Entries from a dataset:
== == ==
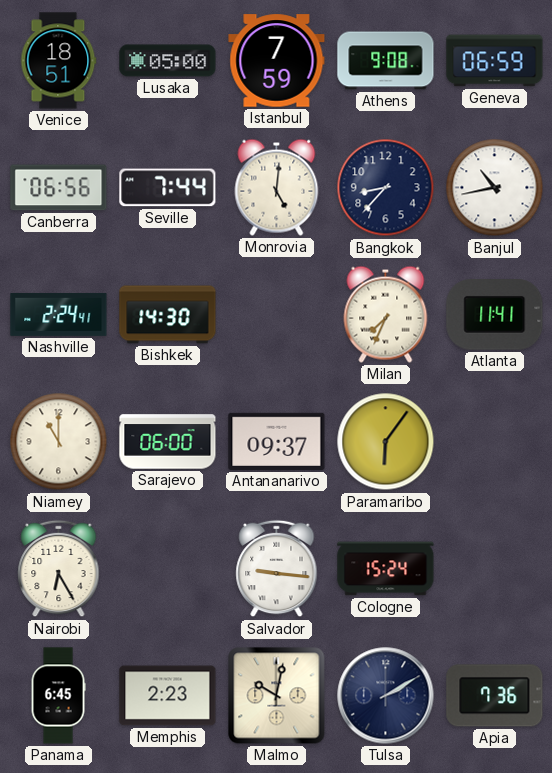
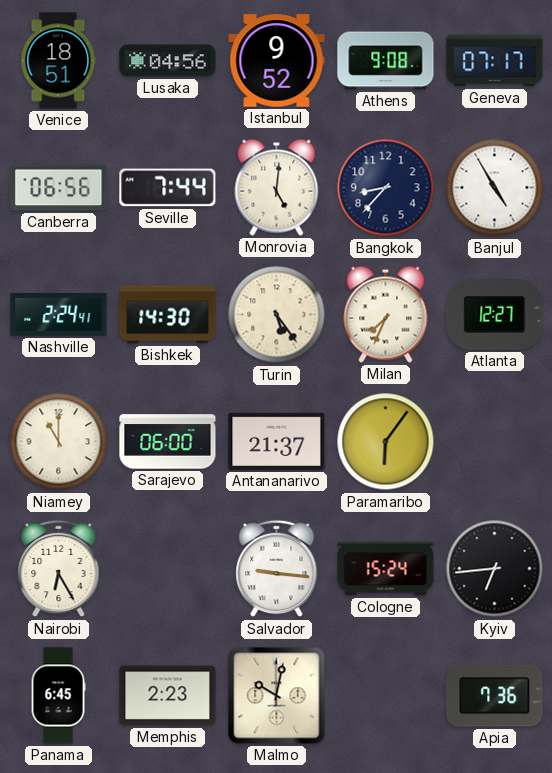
Lusaka: 05:00 -> 04:56
Istanbul: 7:59 -> 9:52
Geneva: 06:59 -> 07:17
Banjul: 10:43 -> 4:55
Turin: none -> 5:24
Atlanta: 11:41 -> 12:27
Antananarivo: 09:37 -> 21:37
Kyiv: none -> 6:44
Tulsa: 2:10 -> none
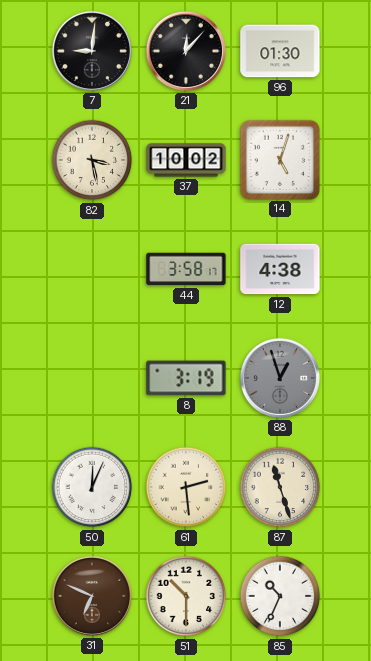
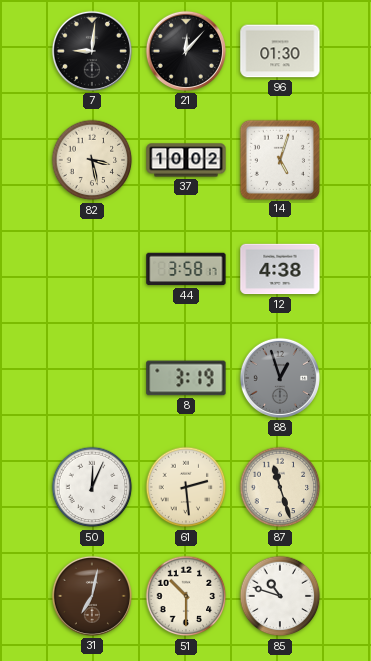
31: 6:49 -> 7:02
85: 10:34 -> 10:48
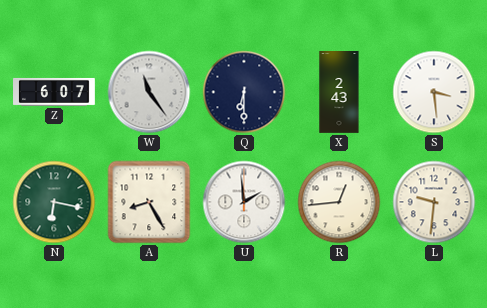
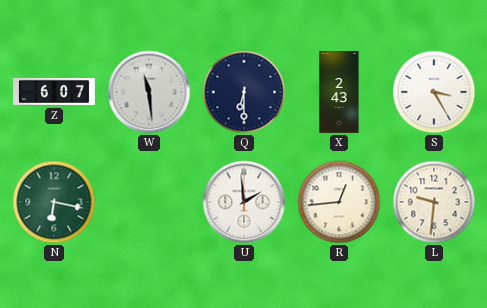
W: 11:24 -> 11:29
S: 3:29 -> 3:25
A: 8:25 -> none
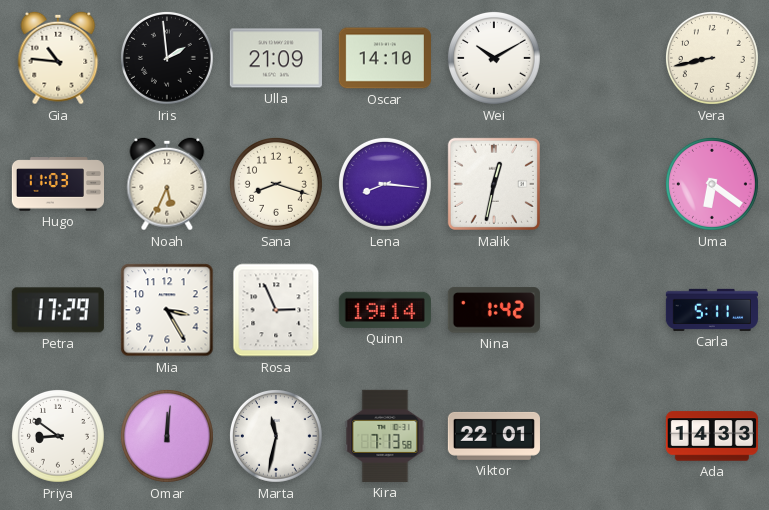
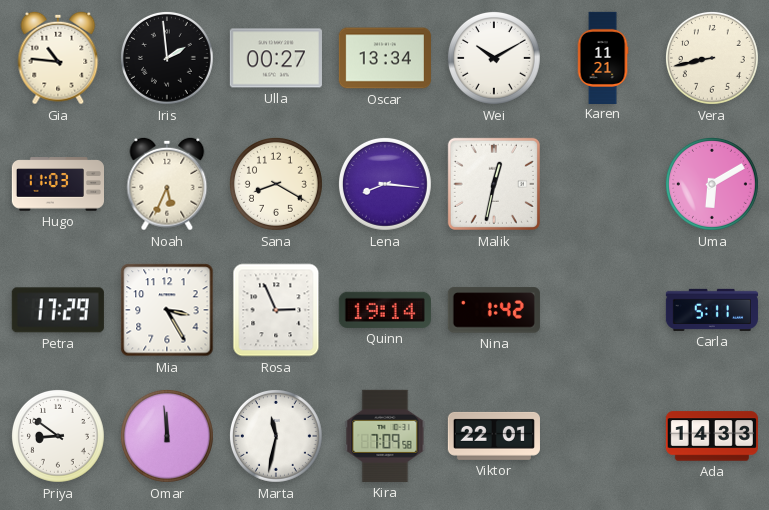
== == ==
Directions: Reproduce all of the lines above, changing every "none" to "blank" and leaving everything else unchanged. Omit the pictures from your answer.

Answer to this problem:
Lusaka: 05:00 -> 04:56
Istanbul: 7:59 -> 9:52
Geneva: 06:59 -> 07:17
Banjul: 10:43 -> 4:55
Turin: blank -> 5:24
Atlanta: 11:41 -> 12:27
Antananarivo: 09:37 -> 21:37
Kyiv: blank -> 6:44
Tulsa: 2:10 -> blank
31: 6:49 -> 7:02
85: 10:34 -> 10:48
W: 11:24 -> 11:29
S: 3:29 -> 3:25
A: 8:25 -> blank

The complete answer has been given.